╭─ Supplied information

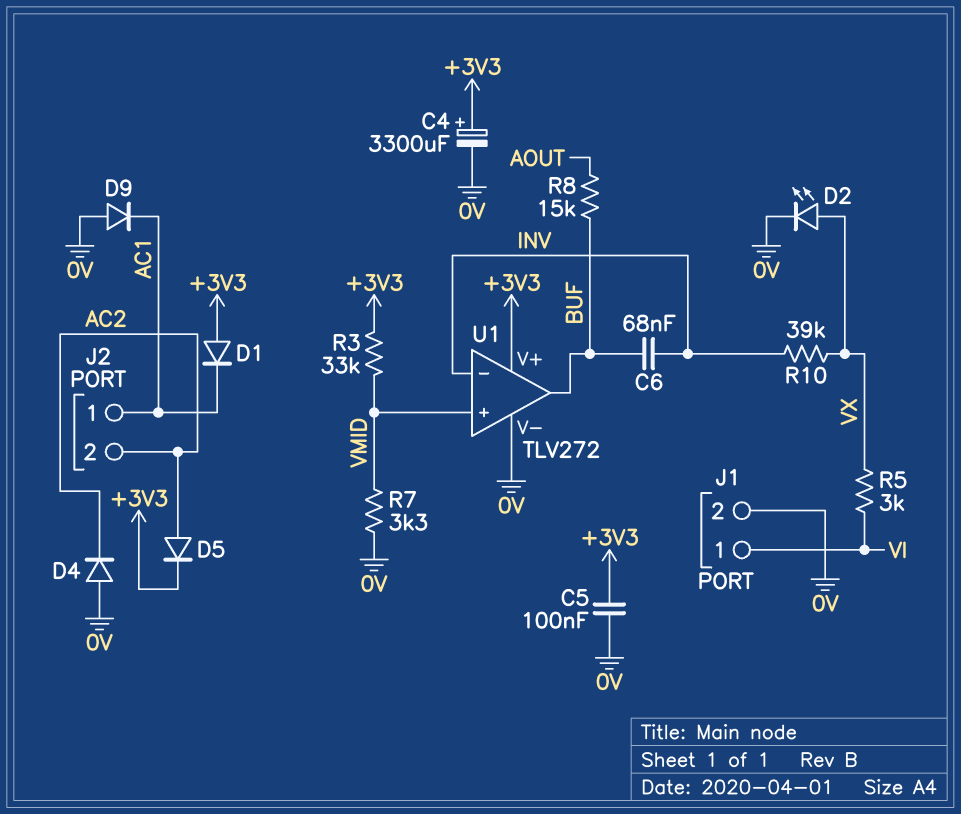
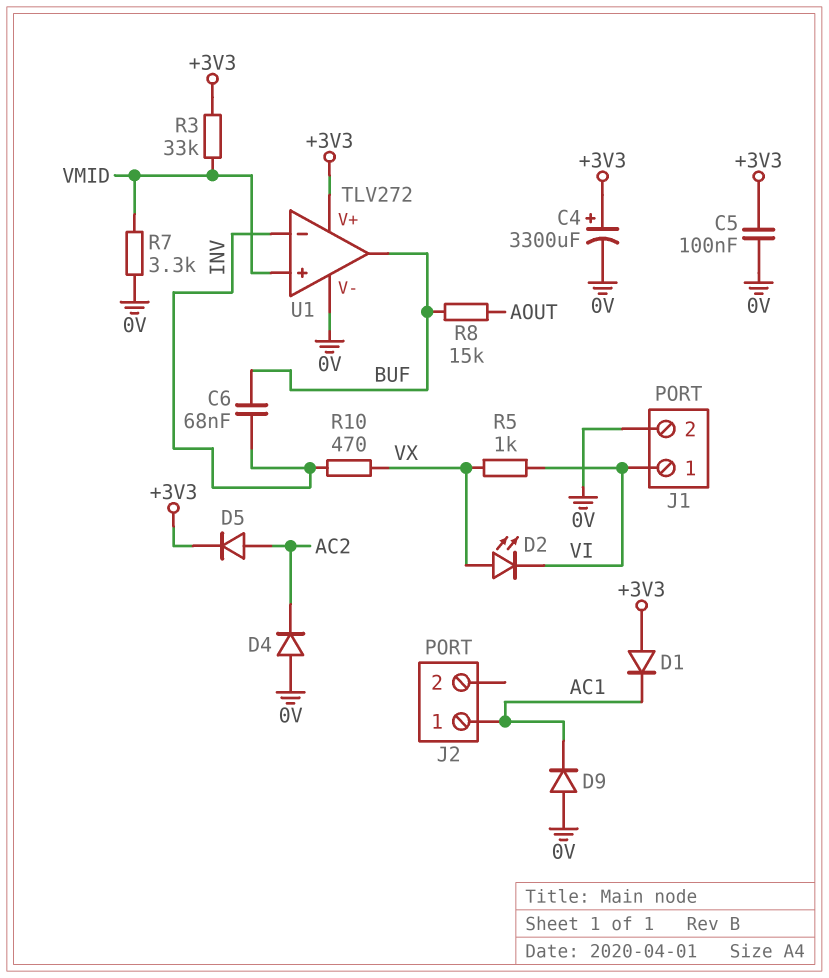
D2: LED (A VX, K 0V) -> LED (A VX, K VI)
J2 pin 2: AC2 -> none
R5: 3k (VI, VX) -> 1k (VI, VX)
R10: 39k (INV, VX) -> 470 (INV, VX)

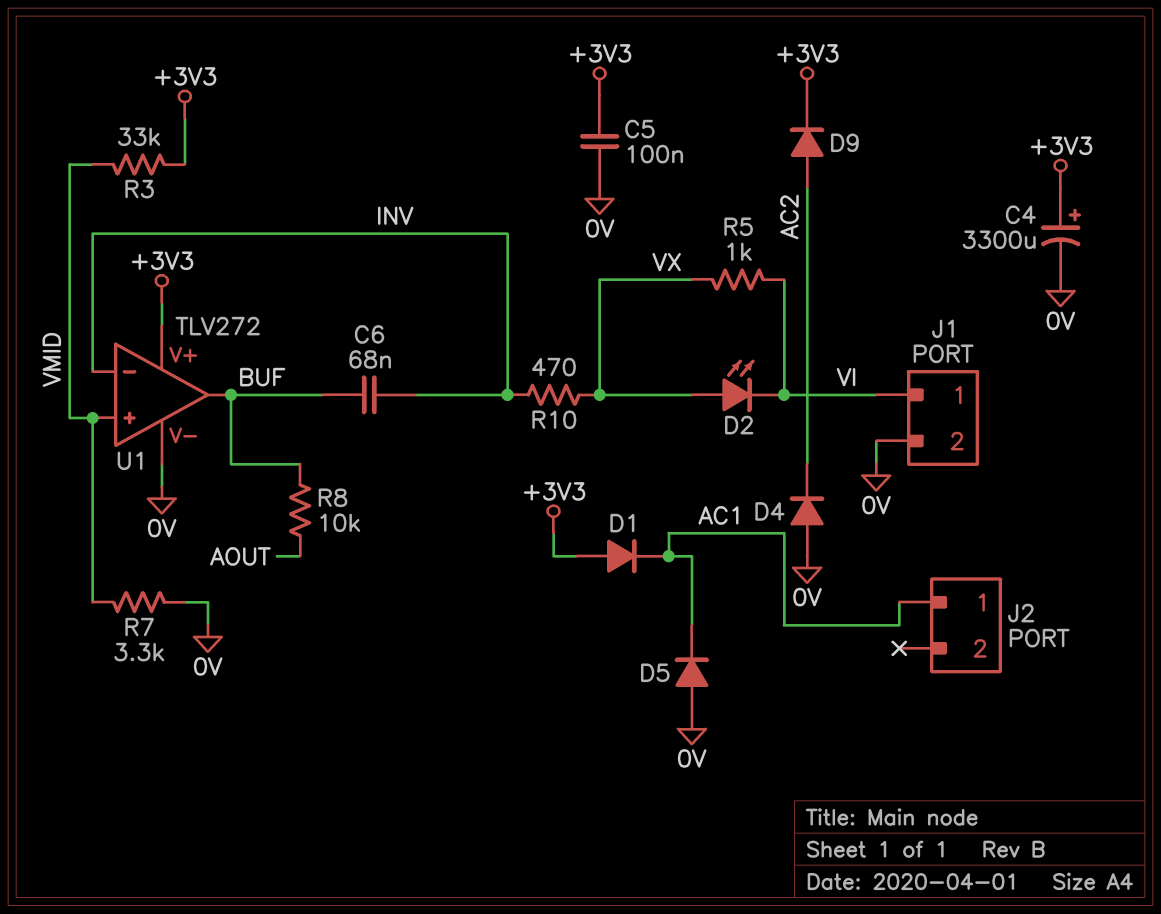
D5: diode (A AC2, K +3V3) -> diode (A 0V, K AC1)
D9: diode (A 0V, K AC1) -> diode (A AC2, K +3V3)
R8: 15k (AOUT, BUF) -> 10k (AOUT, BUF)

╰─

Aim of the task: Show all lines in the records above that hold "diode".

Output for this exercise:
D5: diode (A AC2, K +3V3) -> diode (A 0V, K AC1)
D9: diode (A 0V, K AC1) -> diode (A AC2, K +3V3)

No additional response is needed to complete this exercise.